:: What is needed ::
Word for word, give the data again without its pictures.

:: Data supplied ::

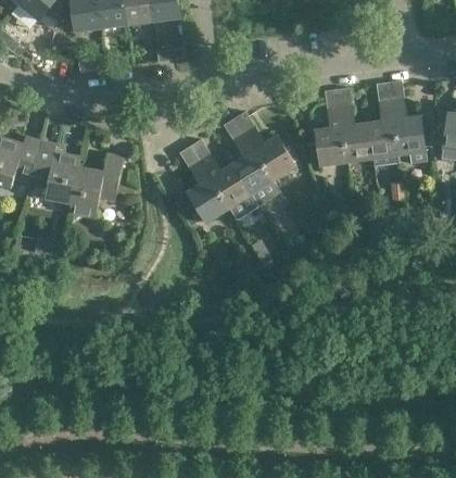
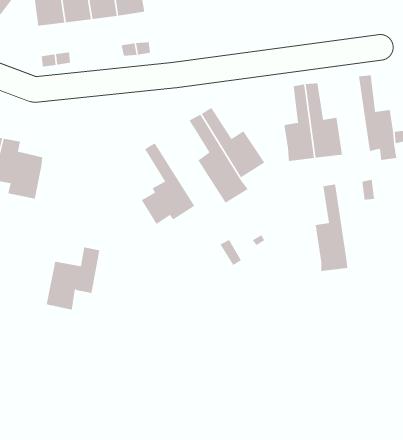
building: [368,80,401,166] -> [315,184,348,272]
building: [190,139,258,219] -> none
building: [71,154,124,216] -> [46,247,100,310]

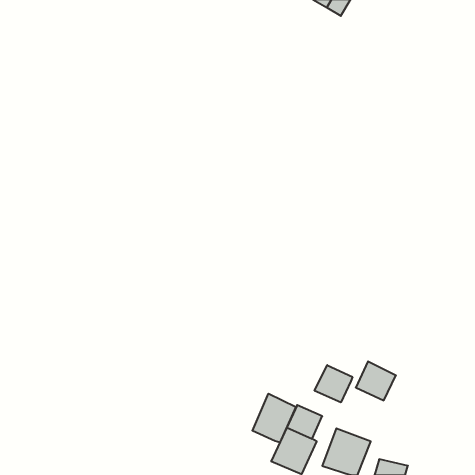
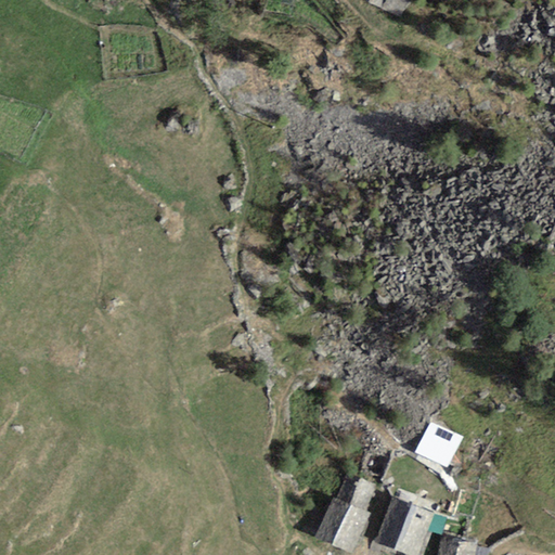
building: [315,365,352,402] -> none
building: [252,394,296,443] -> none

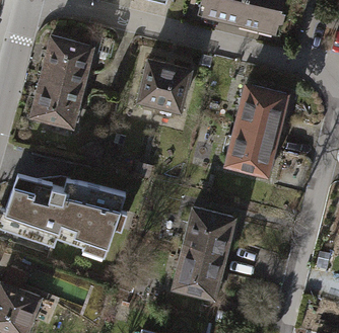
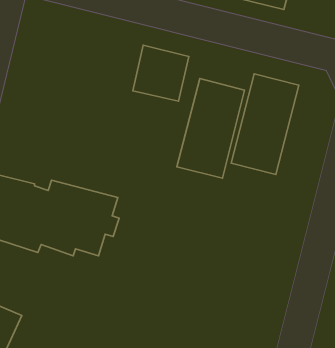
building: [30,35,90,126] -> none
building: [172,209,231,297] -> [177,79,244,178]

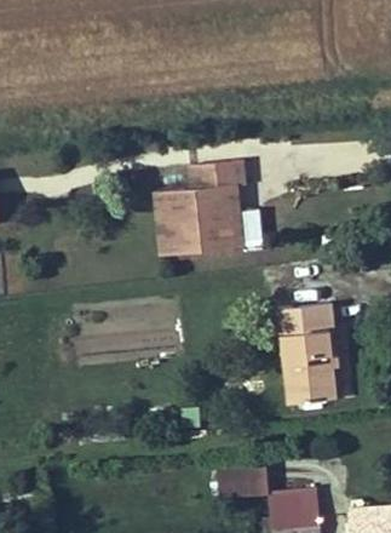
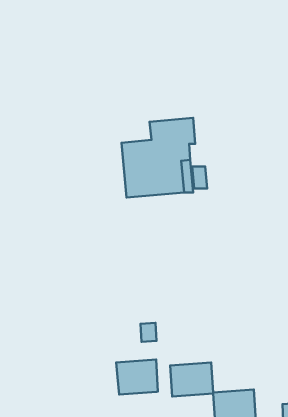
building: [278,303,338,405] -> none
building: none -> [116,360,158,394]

:: Output of the exercise ::
building: [368,80,401,166] -> [315,184,348,272]
building: [190,139,258,219] -> none
building: [71,154,124,216] -> [46,247,100,310]

building: [315,365,352,402] -> none
building: [252,394,296,443] -> none

building: [30,35,90,126] -> none
building: [172,209,231,297] -> [177,79,244,178]

building: [278,303,338,405] -> none
building: none -> [116,360,158,394]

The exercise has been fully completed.